Object tracking records:
╔══

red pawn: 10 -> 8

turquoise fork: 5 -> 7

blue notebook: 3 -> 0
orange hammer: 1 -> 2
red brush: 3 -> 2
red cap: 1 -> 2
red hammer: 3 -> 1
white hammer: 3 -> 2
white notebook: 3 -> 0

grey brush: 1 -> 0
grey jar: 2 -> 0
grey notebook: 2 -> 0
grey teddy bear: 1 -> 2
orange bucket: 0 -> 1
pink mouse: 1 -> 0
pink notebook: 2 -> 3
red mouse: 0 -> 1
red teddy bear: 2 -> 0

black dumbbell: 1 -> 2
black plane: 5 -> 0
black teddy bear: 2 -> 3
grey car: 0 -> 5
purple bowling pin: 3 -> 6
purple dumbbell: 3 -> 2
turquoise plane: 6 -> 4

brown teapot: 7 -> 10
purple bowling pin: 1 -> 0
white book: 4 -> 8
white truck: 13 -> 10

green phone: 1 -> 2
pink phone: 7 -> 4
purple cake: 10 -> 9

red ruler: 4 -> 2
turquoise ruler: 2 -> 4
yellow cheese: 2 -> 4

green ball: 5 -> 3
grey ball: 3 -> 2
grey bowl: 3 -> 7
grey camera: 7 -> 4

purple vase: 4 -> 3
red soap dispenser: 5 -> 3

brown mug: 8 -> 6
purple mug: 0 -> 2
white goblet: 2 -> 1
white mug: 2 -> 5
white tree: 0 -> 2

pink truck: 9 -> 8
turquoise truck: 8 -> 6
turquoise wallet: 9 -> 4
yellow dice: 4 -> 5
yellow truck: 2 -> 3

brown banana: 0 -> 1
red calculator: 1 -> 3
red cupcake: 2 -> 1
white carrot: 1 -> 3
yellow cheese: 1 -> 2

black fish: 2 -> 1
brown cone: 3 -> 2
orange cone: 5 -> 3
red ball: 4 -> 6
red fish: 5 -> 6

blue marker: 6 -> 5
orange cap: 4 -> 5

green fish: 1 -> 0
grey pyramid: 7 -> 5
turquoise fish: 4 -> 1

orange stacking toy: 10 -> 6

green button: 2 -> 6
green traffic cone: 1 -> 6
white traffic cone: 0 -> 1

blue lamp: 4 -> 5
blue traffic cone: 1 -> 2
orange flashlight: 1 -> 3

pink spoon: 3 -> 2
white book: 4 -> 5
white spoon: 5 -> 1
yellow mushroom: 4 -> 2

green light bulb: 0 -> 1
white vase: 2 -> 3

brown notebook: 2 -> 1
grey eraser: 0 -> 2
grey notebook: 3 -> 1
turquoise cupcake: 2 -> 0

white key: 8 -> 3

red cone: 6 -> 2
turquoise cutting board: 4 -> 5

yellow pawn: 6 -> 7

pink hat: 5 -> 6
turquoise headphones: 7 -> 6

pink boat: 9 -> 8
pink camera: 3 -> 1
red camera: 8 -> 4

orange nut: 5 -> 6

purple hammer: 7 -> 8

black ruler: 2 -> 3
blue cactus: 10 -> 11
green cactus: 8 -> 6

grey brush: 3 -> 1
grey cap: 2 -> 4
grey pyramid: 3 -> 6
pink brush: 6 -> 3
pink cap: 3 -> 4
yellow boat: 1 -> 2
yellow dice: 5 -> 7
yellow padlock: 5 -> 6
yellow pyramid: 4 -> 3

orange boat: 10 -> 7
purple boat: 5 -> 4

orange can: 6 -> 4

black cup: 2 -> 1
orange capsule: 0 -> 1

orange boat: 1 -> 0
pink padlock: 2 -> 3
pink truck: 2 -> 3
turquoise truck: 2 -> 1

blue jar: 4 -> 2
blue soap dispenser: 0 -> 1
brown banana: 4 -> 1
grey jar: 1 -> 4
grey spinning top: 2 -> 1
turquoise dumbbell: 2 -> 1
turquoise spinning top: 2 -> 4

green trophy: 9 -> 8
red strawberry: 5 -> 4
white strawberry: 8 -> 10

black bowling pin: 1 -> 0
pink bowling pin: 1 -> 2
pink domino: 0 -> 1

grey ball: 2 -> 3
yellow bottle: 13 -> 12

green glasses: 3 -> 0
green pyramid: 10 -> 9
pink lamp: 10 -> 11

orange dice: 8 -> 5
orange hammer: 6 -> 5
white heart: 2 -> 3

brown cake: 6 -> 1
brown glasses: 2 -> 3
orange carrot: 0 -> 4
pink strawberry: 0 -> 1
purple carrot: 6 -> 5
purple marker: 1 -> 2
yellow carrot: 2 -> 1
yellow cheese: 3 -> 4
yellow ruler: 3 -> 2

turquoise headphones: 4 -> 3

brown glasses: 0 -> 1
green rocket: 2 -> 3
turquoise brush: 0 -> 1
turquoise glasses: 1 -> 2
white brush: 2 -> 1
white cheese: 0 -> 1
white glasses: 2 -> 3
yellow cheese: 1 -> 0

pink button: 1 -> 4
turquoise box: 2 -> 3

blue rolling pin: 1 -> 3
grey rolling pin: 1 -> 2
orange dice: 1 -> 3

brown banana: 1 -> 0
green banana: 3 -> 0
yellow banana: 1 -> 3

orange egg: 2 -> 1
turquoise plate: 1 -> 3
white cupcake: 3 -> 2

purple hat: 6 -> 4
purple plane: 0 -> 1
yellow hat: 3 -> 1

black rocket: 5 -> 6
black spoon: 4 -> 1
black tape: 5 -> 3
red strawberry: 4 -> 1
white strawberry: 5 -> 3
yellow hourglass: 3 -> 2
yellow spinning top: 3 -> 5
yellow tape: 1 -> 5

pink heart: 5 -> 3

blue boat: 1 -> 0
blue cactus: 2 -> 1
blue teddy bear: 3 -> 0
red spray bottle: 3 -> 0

╚══

EXERCISE
Look through the entries and copy every line in which the string "brown" appears.

RESPONSE AREA
brown teapot: 7 -> 10
brown mug: 8 -> 6
brown banana: 0 -> 1
brown cone: 3 -> 2
brown notebook: 2 -> 1
brown banana: 4 -> 1
brown cake: 6 -> 1
brown glasses: 2 -> 3
brown glasses: 0 -> 1
brown banana: 1 -> 0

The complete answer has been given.